Raw data:
———

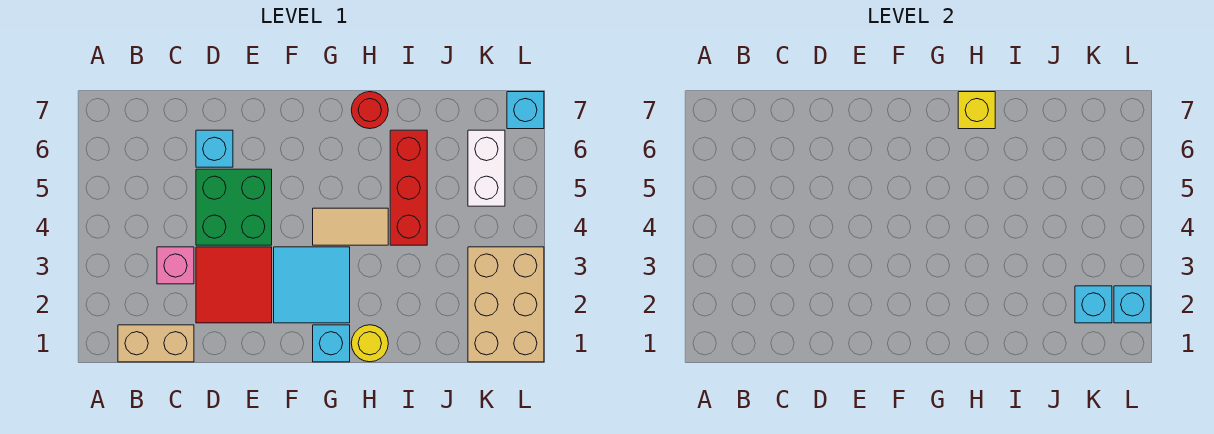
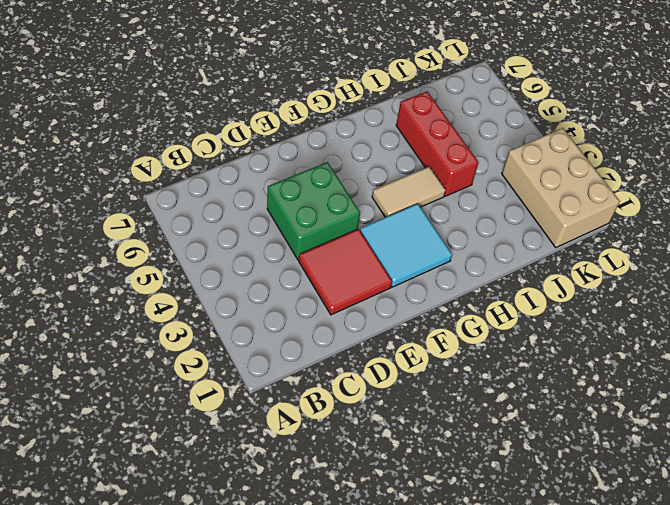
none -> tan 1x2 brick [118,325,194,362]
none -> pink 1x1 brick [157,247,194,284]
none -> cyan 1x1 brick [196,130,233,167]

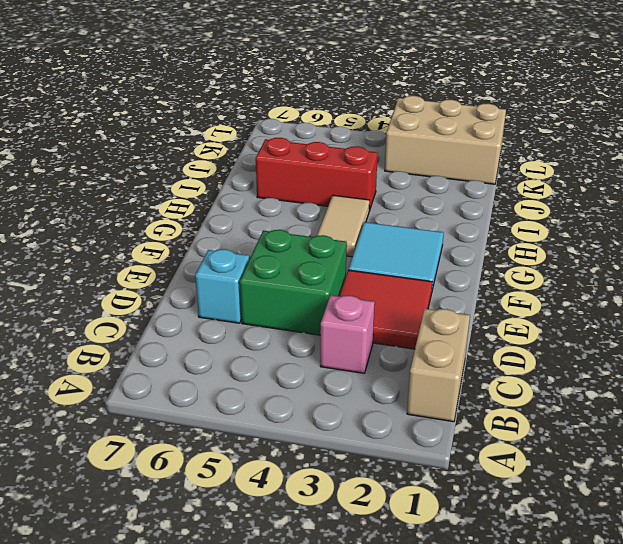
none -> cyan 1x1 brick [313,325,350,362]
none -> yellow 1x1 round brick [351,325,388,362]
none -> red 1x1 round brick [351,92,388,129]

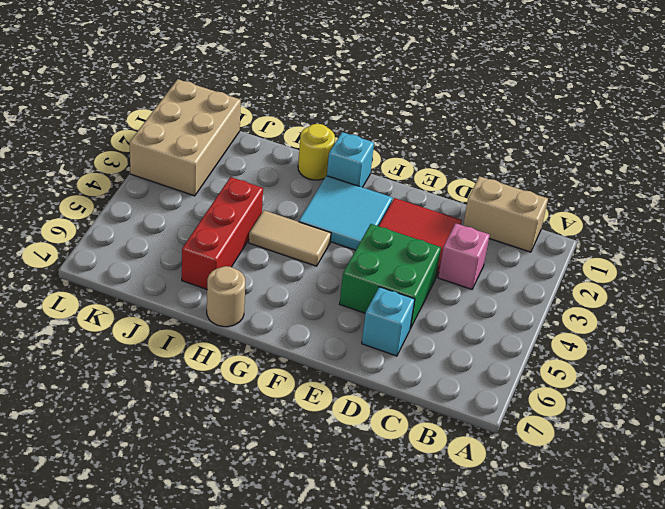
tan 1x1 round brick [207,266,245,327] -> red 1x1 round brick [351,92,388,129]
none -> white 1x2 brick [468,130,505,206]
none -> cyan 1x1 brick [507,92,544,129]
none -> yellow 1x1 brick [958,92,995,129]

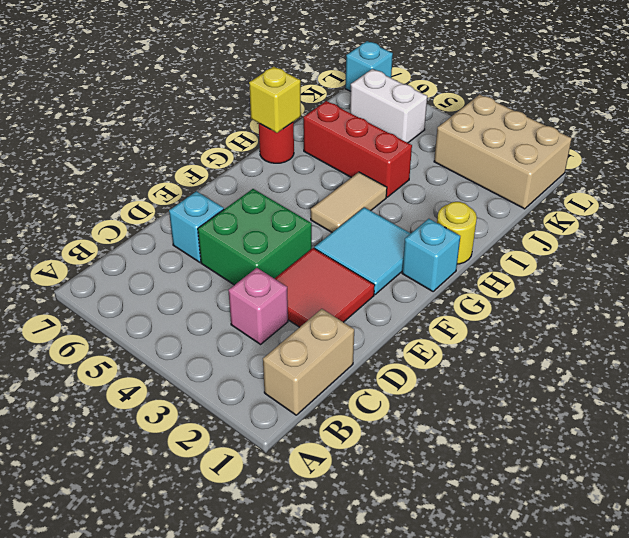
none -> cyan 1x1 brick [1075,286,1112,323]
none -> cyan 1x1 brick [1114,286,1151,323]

———

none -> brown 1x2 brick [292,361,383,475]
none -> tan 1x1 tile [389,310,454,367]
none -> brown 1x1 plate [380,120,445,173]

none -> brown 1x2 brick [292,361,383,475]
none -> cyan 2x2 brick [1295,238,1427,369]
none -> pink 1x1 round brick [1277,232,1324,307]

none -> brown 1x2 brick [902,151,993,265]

———

Assignment: In the listing above, find the line with "none -> tan 1x2 brick [118,325,194,362]" and the line with "none -> white 1x2 brick [468,130,505,206]". Copy exactly those two and every line between, without the pictures.

Answer to the problem:
none -> tan 1x2 brick [118,325,194,362]
none -> pink 1x1 brick [157,247,194,284]
none -> cyan 1x1 brick [196,130,233,167]

none -> cyan 1x1 brick [313,325,350,362]
none -> yellow 1x1 round brick [351,325,388,362]
none -> red 1x1 round brick [351,92,388,129]

tan 1x1 round brick [207,266,245,327] -> red 1x1 round brick [351,92,388,129]
none -> white 1x2 brick [468,130,505,206]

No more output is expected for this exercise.